### EXERCISE
Count the lines below that contain the string "bass", and give only that number.

── DATA SUPPLIED ──

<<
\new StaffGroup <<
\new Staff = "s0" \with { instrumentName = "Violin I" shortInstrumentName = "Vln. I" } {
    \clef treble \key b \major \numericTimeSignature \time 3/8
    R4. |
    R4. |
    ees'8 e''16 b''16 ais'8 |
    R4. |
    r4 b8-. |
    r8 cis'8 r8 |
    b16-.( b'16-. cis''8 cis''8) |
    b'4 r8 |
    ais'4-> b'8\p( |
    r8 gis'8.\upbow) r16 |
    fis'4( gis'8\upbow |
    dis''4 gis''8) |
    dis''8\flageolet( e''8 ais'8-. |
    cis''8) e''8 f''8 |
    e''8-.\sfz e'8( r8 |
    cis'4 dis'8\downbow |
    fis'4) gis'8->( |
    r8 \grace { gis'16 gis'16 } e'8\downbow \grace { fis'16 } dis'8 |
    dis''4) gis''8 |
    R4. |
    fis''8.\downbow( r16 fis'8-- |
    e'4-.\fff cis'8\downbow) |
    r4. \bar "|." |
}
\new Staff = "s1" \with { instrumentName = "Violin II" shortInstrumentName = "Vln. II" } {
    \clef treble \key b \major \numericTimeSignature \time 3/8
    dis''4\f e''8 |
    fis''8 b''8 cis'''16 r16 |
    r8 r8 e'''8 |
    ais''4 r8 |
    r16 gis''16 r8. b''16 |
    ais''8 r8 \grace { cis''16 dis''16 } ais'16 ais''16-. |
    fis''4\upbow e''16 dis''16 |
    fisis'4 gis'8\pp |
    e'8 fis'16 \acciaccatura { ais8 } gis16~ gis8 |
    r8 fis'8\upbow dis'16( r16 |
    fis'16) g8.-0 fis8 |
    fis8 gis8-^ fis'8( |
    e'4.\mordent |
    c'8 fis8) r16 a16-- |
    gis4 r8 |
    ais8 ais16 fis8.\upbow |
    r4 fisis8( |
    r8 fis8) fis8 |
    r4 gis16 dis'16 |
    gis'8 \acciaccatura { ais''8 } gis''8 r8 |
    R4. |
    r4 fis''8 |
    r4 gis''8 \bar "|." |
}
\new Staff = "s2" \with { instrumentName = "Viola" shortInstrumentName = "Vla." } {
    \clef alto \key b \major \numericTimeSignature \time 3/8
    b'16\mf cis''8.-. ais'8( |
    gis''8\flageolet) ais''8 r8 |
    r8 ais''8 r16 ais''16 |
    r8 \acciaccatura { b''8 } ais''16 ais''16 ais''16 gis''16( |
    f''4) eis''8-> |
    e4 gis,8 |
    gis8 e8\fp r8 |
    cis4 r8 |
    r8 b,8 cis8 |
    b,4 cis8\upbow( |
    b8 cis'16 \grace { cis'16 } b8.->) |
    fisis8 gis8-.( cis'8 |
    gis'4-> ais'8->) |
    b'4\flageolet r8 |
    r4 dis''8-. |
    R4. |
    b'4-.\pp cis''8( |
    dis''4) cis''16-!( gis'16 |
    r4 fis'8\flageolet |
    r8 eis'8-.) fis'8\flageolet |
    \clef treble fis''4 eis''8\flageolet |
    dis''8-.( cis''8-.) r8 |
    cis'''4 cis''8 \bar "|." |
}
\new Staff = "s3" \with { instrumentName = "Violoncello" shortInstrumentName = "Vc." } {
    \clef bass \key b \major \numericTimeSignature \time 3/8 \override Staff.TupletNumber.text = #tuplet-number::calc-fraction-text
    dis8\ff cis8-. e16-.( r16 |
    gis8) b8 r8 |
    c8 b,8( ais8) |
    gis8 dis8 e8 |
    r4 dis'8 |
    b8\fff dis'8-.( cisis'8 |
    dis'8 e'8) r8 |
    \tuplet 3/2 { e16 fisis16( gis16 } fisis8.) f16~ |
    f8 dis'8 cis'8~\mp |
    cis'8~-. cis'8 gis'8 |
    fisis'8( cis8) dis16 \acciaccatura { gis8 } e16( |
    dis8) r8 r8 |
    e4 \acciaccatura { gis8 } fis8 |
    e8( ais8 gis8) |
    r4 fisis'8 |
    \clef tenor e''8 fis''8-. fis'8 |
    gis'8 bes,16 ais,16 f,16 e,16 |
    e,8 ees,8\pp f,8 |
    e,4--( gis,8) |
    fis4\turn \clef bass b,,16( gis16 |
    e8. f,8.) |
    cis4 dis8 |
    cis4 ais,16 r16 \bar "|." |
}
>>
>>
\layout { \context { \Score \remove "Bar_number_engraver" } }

───
── DATA SUPPLIED ──

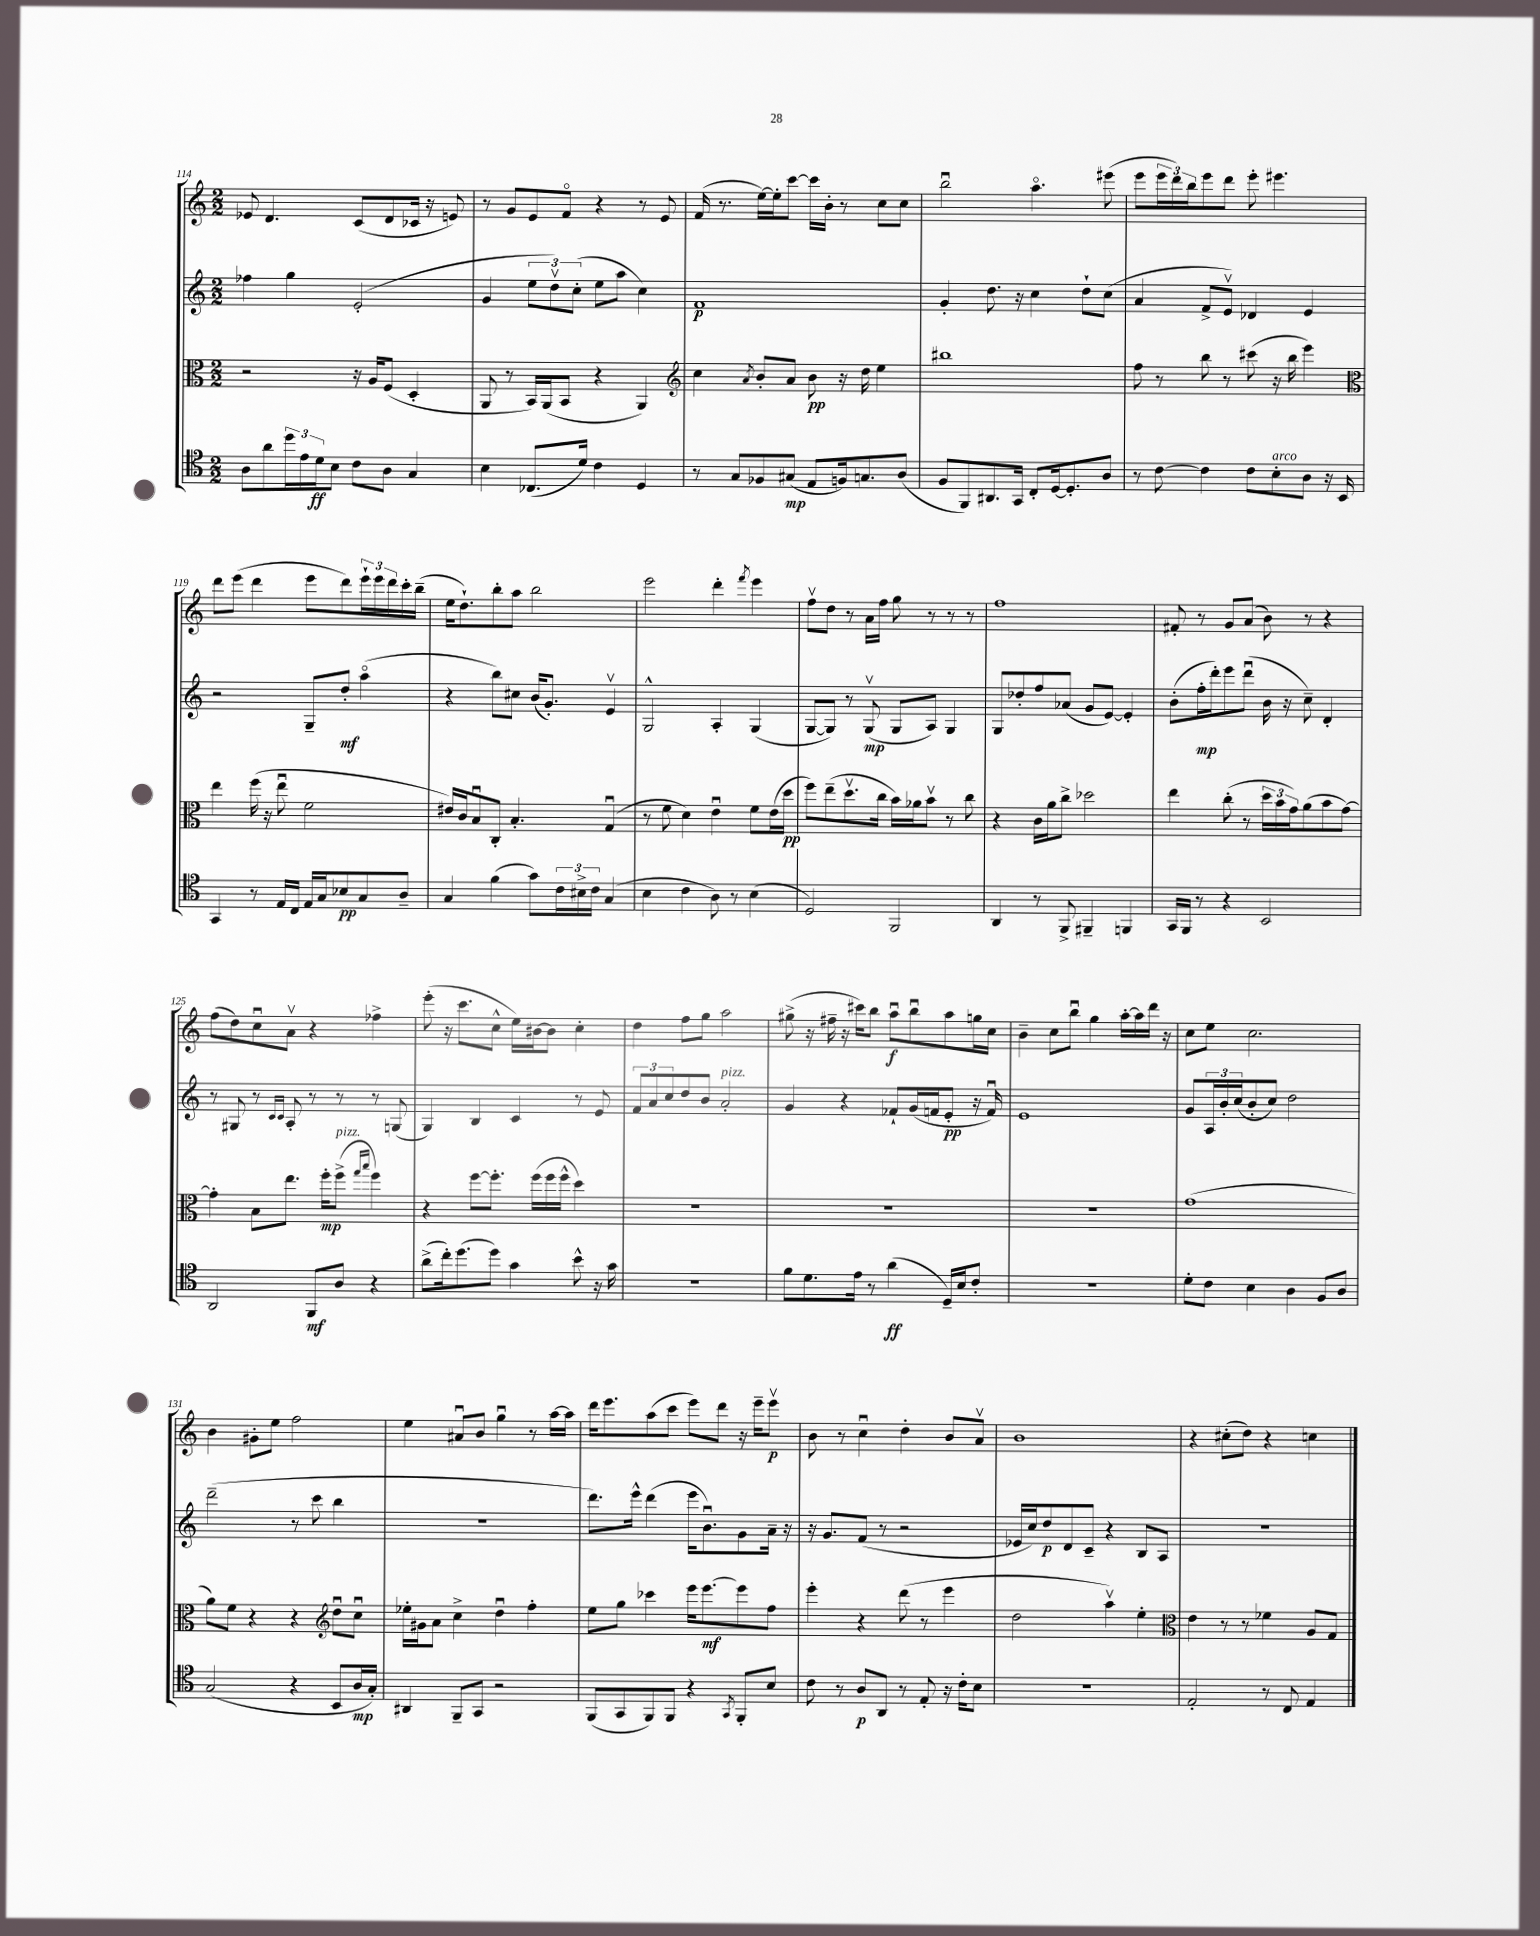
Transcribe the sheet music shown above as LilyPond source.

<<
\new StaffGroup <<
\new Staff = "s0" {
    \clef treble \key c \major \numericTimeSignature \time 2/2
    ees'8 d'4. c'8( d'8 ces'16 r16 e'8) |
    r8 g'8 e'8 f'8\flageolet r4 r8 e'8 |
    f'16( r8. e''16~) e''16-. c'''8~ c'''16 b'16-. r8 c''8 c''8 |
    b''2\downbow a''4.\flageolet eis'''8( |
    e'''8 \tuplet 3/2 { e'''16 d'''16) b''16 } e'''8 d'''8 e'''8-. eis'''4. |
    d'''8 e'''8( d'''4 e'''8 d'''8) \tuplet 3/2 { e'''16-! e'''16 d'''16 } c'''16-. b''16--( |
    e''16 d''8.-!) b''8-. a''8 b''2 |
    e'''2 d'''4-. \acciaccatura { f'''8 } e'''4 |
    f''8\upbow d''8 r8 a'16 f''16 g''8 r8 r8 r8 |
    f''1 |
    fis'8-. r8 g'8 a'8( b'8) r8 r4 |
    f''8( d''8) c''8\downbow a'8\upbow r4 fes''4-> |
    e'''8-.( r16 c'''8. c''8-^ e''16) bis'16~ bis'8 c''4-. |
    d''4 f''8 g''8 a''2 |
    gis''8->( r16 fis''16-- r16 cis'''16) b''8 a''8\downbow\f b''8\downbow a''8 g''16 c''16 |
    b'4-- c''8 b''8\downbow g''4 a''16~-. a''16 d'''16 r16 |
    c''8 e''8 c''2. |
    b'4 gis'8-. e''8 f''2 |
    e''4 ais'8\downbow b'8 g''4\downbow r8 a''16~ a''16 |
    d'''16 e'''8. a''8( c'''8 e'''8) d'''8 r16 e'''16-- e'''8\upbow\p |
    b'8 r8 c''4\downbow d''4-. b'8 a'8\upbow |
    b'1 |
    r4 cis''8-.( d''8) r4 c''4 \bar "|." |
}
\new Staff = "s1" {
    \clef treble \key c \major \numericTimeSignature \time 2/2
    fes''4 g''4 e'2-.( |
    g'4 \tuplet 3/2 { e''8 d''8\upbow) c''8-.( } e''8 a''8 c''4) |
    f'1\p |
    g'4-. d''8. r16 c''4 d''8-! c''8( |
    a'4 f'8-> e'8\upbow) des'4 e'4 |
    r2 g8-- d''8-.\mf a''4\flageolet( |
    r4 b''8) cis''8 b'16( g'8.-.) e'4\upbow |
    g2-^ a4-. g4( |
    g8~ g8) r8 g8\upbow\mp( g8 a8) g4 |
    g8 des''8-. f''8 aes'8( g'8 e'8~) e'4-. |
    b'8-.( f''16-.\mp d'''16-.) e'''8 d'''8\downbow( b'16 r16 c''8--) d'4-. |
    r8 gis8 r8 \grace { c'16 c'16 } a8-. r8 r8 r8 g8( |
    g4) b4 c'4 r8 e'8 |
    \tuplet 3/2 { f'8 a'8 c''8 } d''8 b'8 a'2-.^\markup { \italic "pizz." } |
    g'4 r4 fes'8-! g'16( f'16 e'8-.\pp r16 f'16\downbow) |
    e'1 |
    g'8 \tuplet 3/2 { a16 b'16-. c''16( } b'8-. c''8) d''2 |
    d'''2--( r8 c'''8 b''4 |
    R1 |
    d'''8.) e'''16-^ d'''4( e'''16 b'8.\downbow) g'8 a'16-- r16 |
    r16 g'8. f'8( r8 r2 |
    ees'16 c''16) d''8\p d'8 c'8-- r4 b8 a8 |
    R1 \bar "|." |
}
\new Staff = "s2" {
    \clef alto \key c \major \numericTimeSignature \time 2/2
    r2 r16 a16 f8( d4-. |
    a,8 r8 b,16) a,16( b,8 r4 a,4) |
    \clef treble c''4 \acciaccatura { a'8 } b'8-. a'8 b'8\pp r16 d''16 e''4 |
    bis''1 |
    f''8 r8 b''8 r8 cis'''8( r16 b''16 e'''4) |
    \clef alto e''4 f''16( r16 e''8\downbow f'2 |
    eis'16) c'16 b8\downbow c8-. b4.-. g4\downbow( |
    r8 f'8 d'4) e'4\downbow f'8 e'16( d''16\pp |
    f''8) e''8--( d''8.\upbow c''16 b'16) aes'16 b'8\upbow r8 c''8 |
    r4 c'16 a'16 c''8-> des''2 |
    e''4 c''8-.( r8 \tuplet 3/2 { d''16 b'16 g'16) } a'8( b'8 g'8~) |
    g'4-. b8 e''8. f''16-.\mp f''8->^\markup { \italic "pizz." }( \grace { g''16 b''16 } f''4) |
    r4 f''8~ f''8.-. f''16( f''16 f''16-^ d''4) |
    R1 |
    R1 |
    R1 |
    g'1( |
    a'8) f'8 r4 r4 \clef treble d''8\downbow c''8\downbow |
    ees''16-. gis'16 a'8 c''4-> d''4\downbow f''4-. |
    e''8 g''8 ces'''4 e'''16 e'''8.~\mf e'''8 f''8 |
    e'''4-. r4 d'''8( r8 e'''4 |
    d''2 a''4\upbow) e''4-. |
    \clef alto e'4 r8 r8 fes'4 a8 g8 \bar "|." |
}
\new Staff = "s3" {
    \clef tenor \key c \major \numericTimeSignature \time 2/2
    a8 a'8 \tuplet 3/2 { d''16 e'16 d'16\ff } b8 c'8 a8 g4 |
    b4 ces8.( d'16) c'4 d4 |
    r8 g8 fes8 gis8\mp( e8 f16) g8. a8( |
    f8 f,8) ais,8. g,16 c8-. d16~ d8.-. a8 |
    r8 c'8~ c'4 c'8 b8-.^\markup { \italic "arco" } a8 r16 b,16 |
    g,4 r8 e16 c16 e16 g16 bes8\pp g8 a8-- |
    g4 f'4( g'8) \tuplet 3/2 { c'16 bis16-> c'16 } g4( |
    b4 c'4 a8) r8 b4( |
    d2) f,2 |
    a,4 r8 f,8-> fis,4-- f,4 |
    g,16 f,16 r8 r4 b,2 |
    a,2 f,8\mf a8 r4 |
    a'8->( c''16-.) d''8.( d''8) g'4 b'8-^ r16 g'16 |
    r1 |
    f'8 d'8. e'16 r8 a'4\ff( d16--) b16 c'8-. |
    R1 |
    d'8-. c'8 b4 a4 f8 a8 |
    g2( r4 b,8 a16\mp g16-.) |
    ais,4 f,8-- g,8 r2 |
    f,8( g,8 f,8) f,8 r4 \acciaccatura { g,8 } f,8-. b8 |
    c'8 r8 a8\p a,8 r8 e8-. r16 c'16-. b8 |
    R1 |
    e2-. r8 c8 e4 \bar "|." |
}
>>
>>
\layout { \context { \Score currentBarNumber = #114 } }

───

### EXERCISE SOLUTION
2